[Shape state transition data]
────────

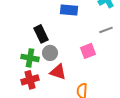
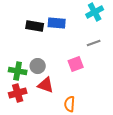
black rectangle: (41, 34) -> (35, 26), moved, turned -54

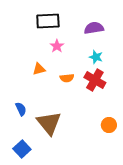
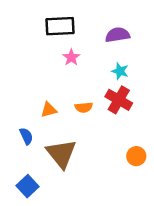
orange triangle: (39, 69) -> (49, 110), moved
orange semicircle: (67, 78) -> (84, 107), moved

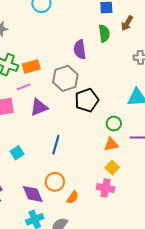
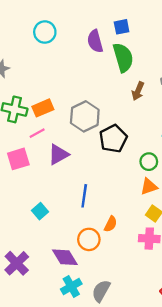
brown arrow: (127, 23) -> (138, 91), moved
green semicircle: (104, 33) -> (123, 58), size x1.4
purple semicircle: (80, 49) -> (95, 41), moved
orange semicircle: (73, 197) -> (111, 224), moved

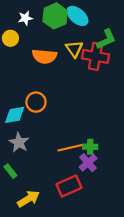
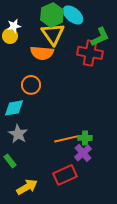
white star: (25, 18) -> (14, 26), moved
yellow triangle: (74, 49) -> (53, 34), moved, size x1.4
orange circle: (36, 102) -> (31, 85), moved

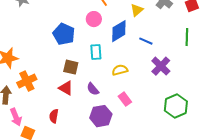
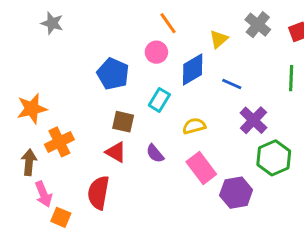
cyan rectangle: (96, 52) -> (159, 100), turned 35
pink rectangle: (125, 99) -> (201, 168), size x1.5
green hexagon: (176, 106) -> (274, 158), moved
red semicircle: (54, 116) -> (98, 193), size x1.6
purple hexagon: (101, 116) -> (236, 193), moved

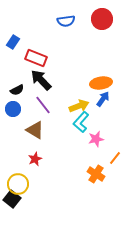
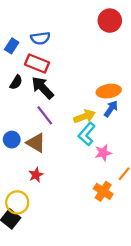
blue semicircle: (66, 21) -> (40, 38), moved
black semicircle: (17, 90) -> (16, 82), moved, turned -32
blue circle: (13, 109) -> (12, 140), moved

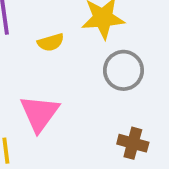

────────

▶ _Exercise aim_: Copy the records above exactly. Do not carry any picture into the copy.

▶ _Answer to this task_:
black rectangle: (41, 34) -> (35, 26), moved, turned -54

orange triangle: (39, 69) -> (49, 110), moved
orange semicircle: (67, 78) -> (84, 107), moved

brown arrow: (127, 23) -> (138, 91), moved
green semicircle: (104, 33) -> (123, 58), size x1.4
purple semicircle: (80, 49) -> (95, 41), moved
orange semicircle: (73, 197) -> (111, 224), moved

white star: (25, 18) -> (14, 26), moved
yellow triangle: (74, 49) -> (53, 34), moved, size x1.4
orange circle: (36, 102) -> (31, 85), moved

cyan rectangle: (96, 52) -> (159, 100), turned 35
pink rectangle: (125, 99) -> (201, 168), size x1.5
green hexagon: (176, 106) -> (274, 158), moved
red semicircle: (54, 116) -> (98, 193), size x1.6
purple hexagon: (101, 116) -> (236, 193), moved

blue semicircle: (66, 21) -> (40, 38), moved
black semicircle: (17, 90) -> (16, 82), moved, turned -32
blue circle: (13, 109) -> (12, 140), moved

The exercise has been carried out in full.